What you produce should be every line from the data that includes "rose".

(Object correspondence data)
◆ ◆ ◆

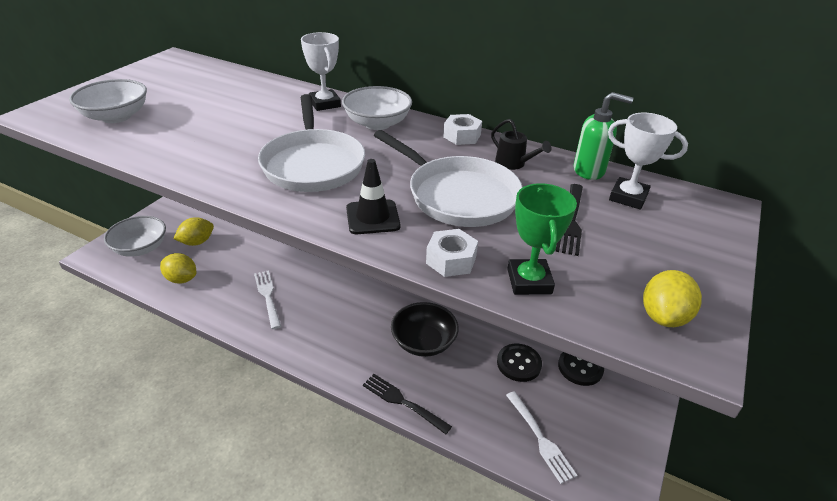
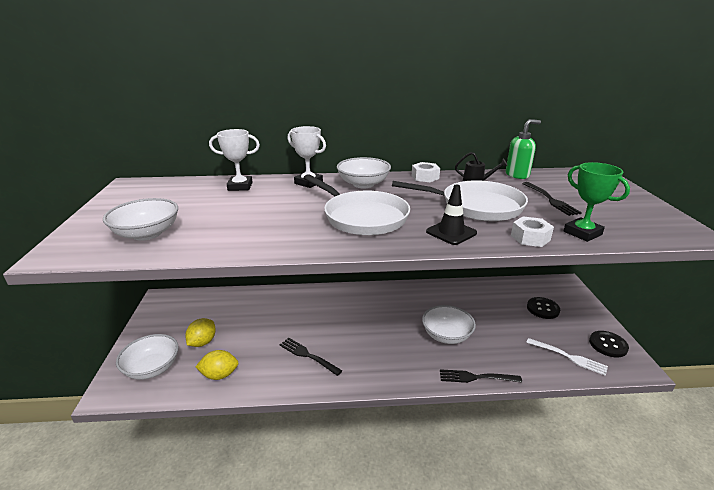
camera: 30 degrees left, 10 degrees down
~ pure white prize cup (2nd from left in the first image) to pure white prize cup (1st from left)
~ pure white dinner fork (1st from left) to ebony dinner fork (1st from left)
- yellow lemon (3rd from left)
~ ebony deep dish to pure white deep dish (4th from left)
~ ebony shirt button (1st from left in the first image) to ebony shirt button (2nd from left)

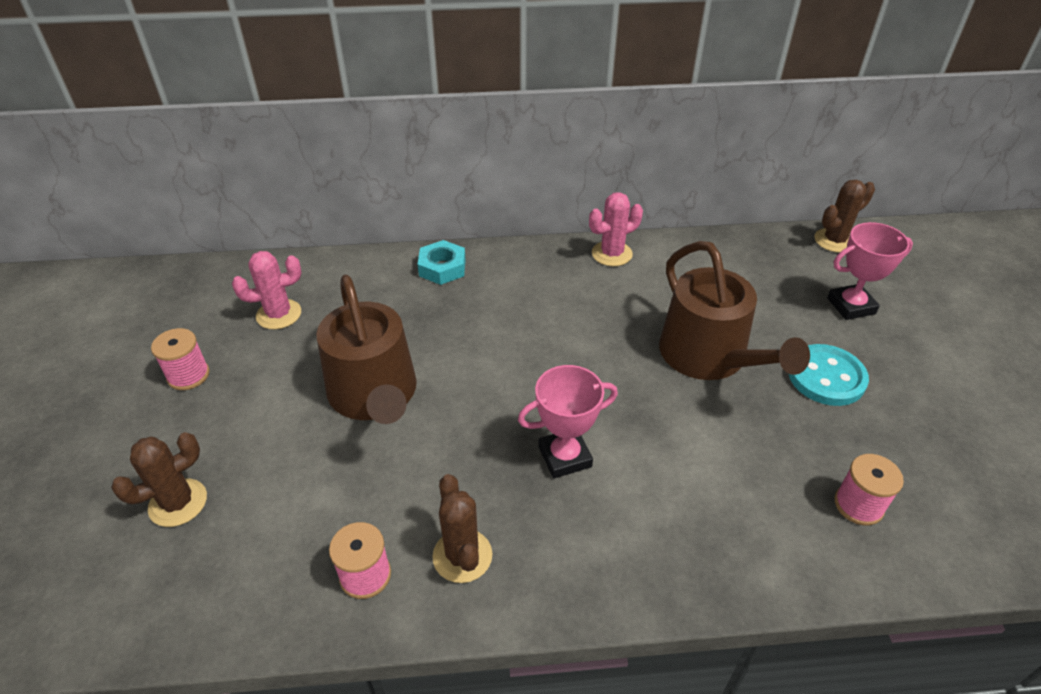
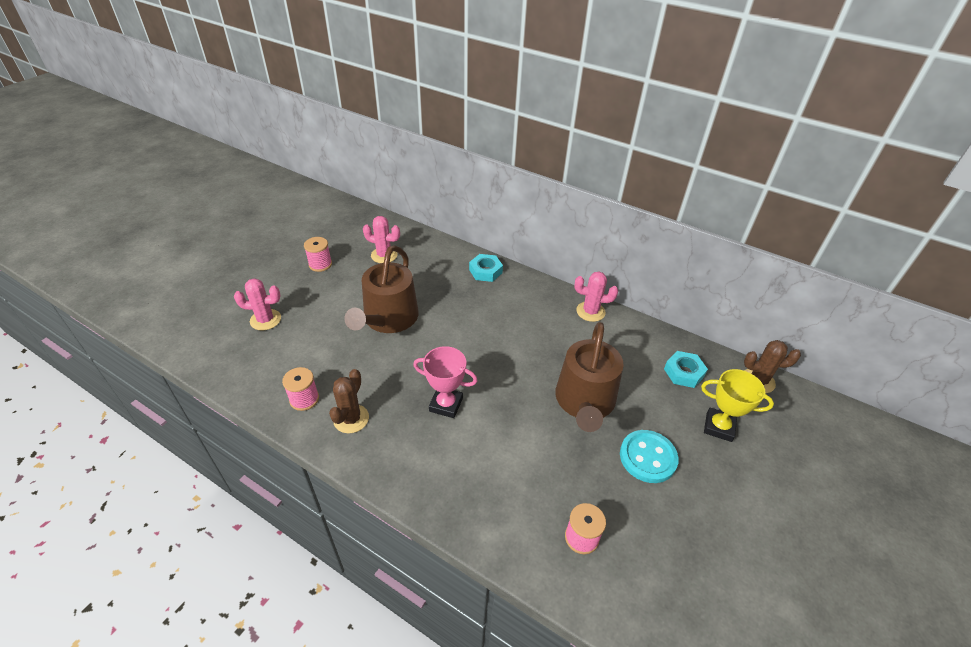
camera: 35 degrees right, 0 degrees up
~ rose-pink prize cup (2nd from left) to yellow prize cup
~ brown prickly plant (1st from left) to rose-pink prickly plant (1st from left)
+ teal hex nut (2nd from left)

◆ ◆ ◆

▶ [Task answer]
~ rose-pink prize cup (2nd from left) to yellow prize cup
~ brown prickly plant (1st from left) to rose-pink prickly plant (1st from left)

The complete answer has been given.